WHAT IS BEING ASKED: In your output, repeat each entry exactly and include no pictures.

[Records from a dataset]
◇ ◇ ◇

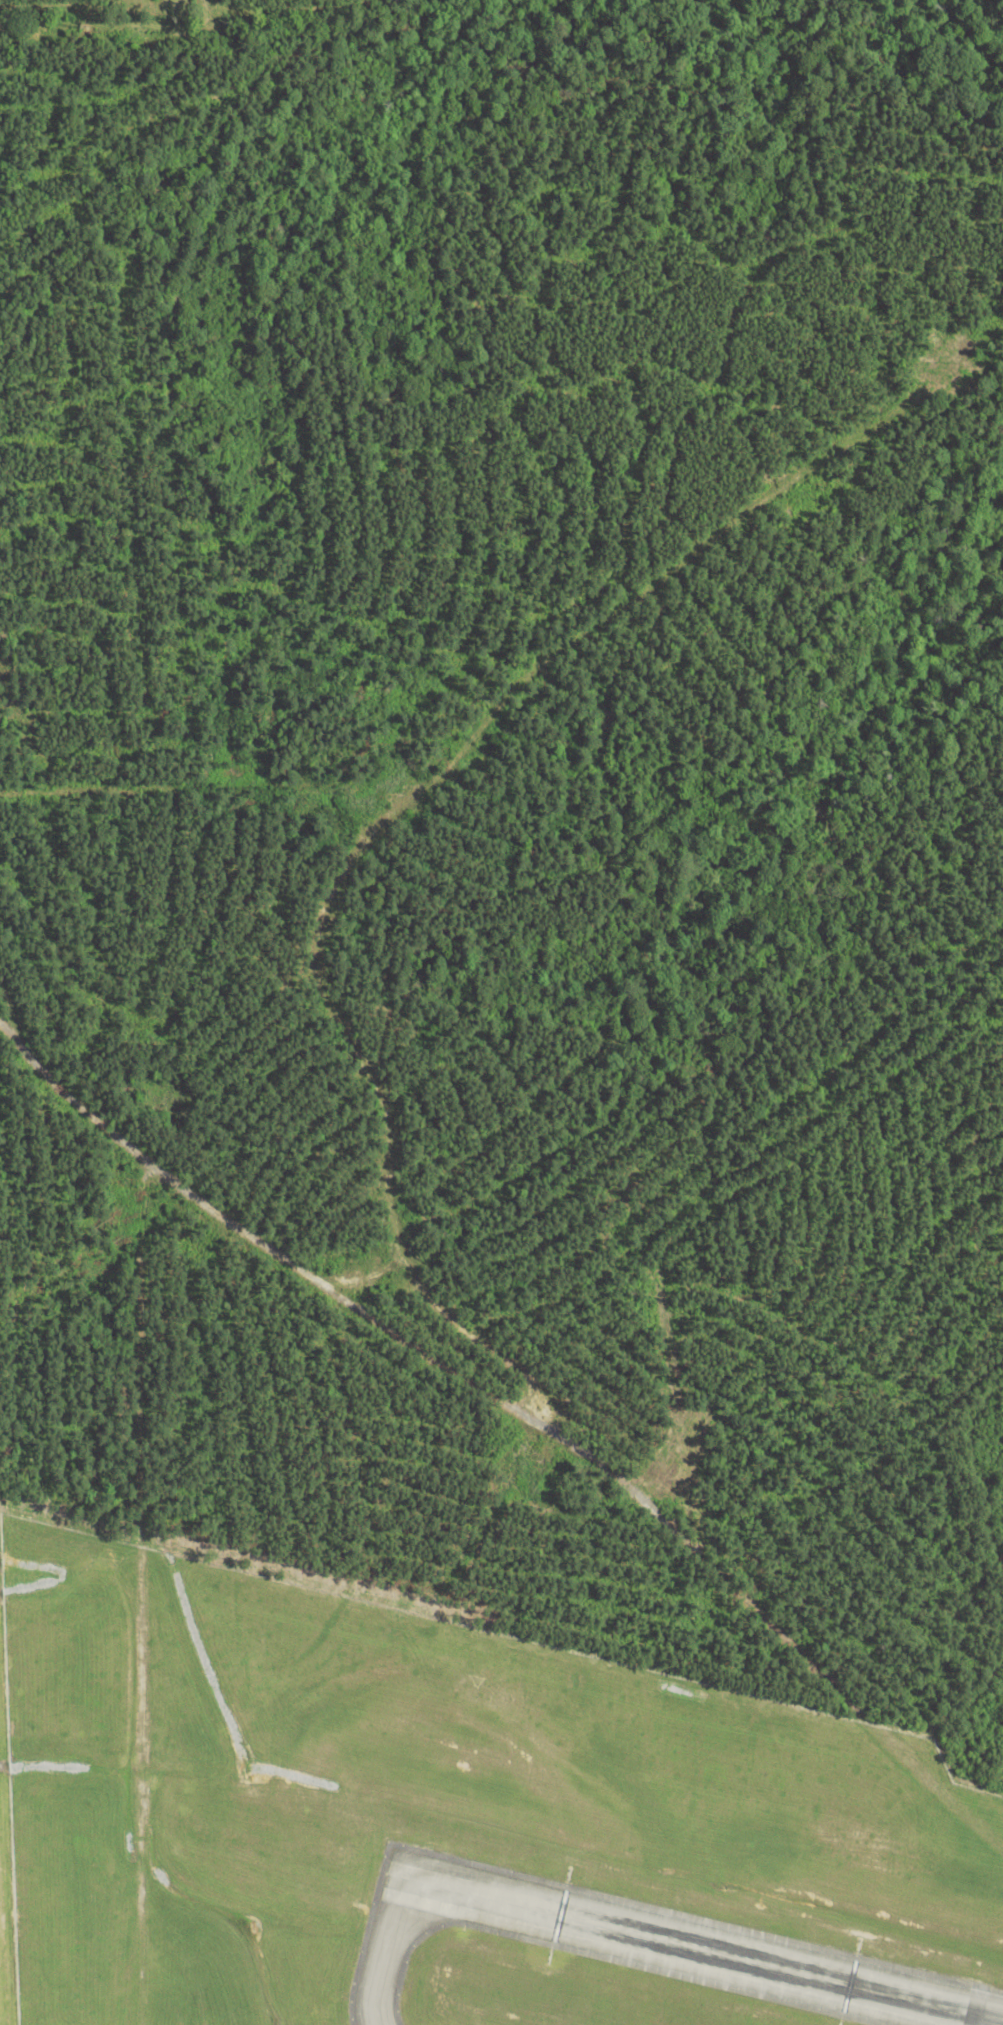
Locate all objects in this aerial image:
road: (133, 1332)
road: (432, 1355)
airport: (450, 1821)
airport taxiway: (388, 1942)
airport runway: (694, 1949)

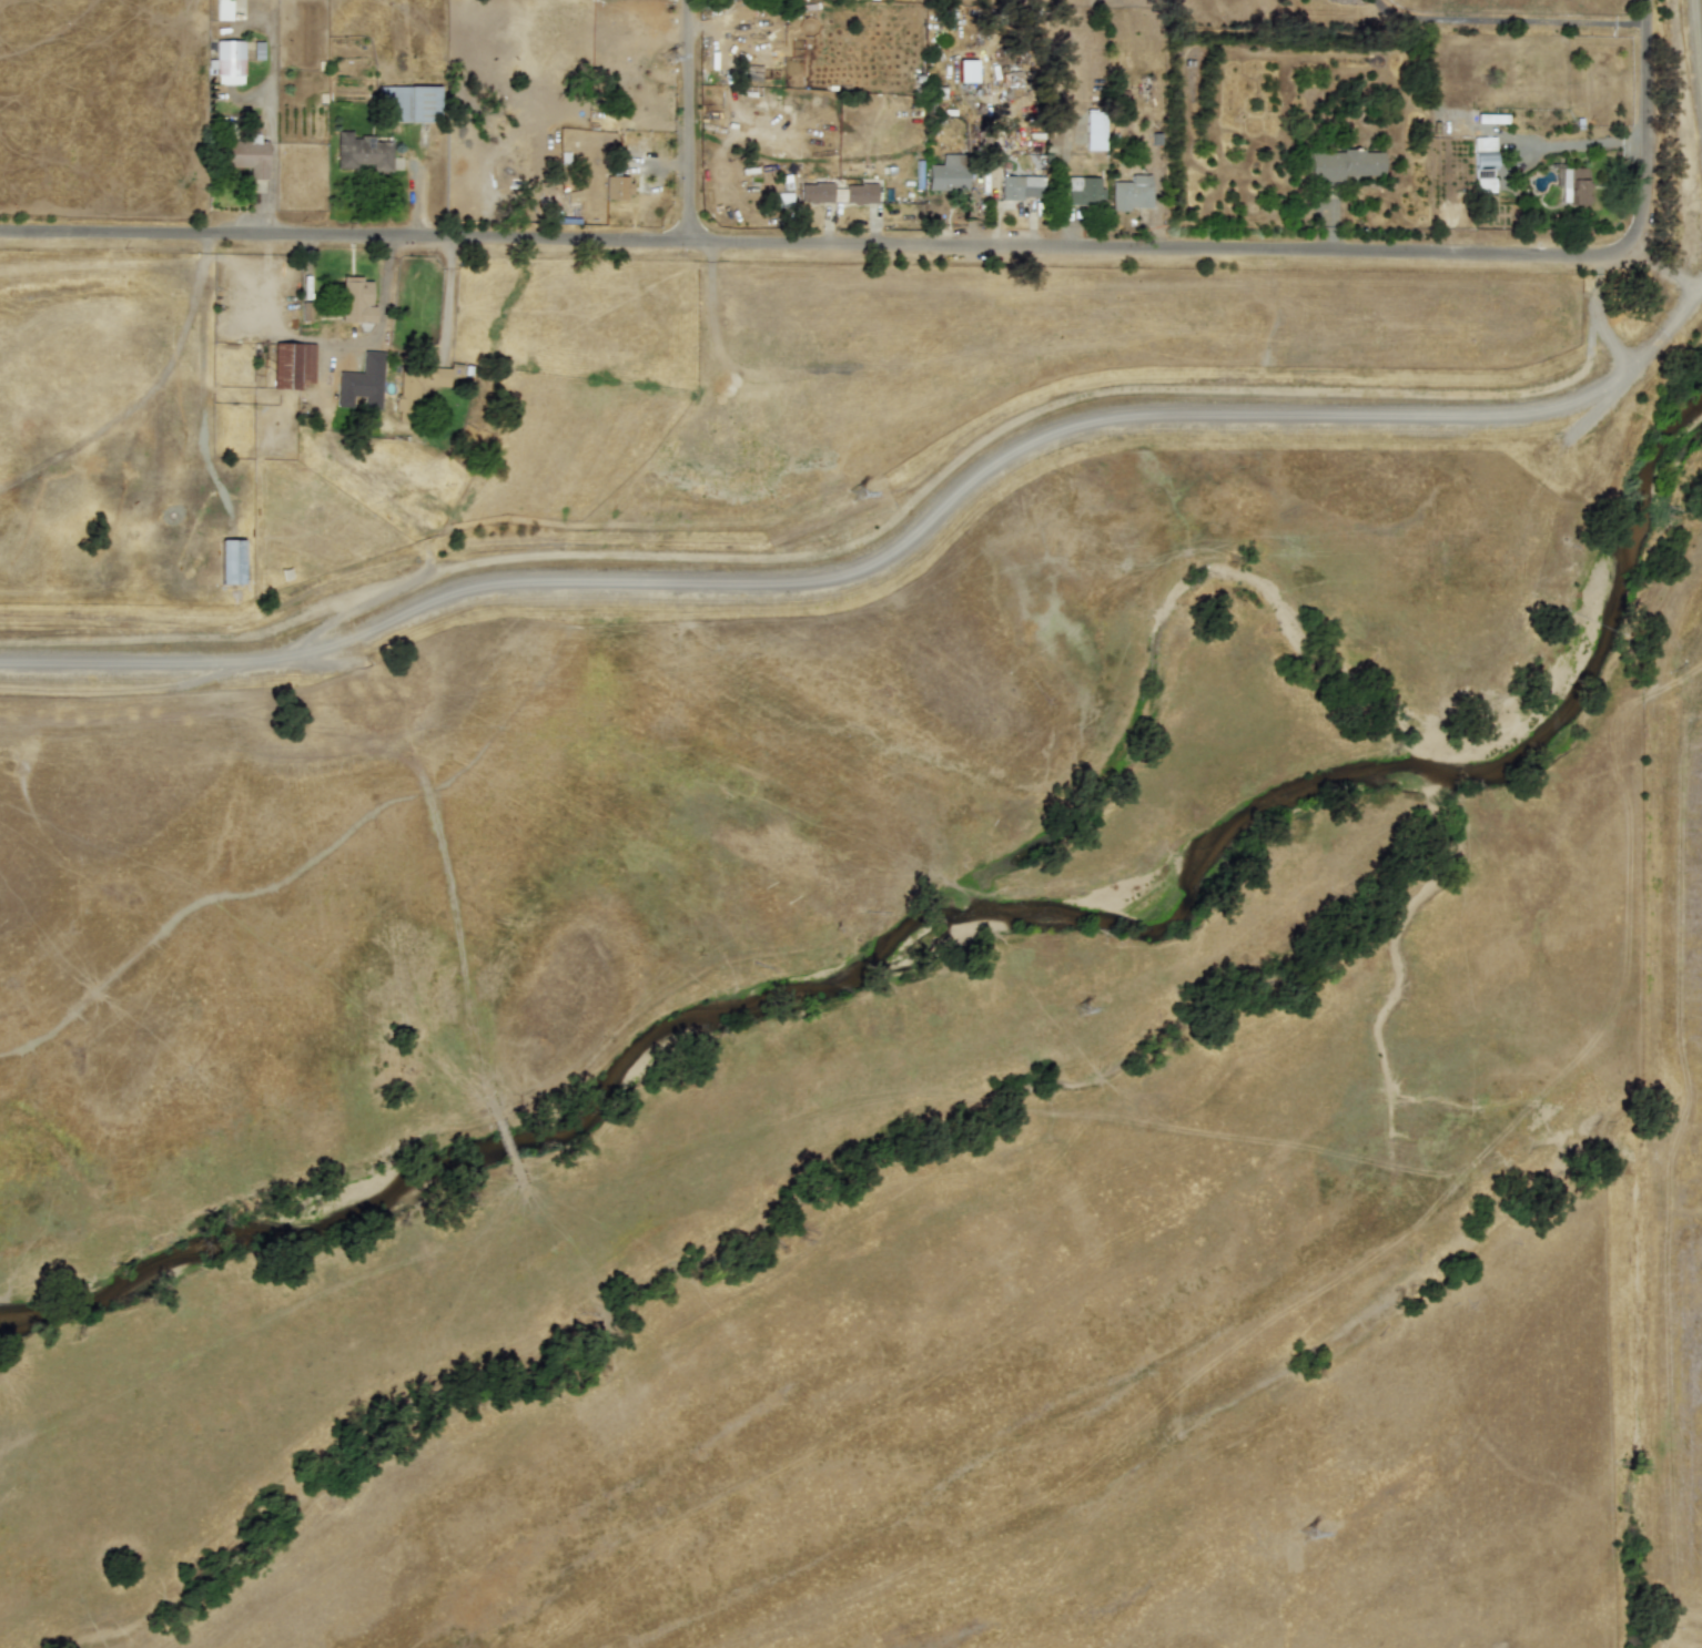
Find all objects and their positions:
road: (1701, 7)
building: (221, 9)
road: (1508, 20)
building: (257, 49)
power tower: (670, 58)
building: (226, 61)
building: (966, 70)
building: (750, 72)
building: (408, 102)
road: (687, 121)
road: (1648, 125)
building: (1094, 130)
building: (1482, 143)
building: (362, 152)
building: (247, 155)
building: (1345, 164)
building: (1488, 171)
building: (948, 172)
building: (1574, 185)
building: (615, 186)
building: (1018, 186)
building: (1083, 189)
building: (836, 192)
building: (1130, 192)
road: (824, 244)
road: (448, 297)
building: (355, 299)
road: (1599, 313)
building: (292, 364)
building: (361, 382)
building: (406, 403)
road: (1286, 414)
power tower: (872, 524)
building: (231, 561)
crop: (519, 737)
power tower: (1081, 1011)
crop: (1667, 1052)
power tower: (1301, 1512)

◇ ◇ ◇

SOLUTION TO THIS EXERCISE:
Locate all objects in this aerial image:
road: (133, 1332)
road: (432, 1355)
airport: (450, 1821)
airport taxiway: (388, 1942)
airport runway: (694, 1949)

Find all objects and their positions:
road: (1701, 7)
building: (221, 9)
road: (1508, 20)
building: (257, 49)
power tower: (670, 58)
building: (226, 61)
building: (966, 70)
building: (750, 72)
building: (408, 102)
road: (687, 121)
road: (1648, 125)
building: (1094, 130)
building: (1482, 143)
building: (362, 152)
building: (247, 155)
building: (1345, 164)
building: (1488, 171)
building: (948, 172)
building: (1574, 185)
building: (615, 186)
building: (1018, 186)
building: (1083, 189)
building: (836, 192)
building: (1130, 192)
road: (824, 244)
road: (448, 297)
building: (355, 299)
road: (1599, 313)
building: (292, 364)
building: (361, 382)
building: (406, 403)
road: (1286, 414)
power tower: (872, 524)
building: (231, 561)
crop: (519, 737)
power tower: (1081, 1011)
crop: (1667, 1052)
power tower: (1301, 1512)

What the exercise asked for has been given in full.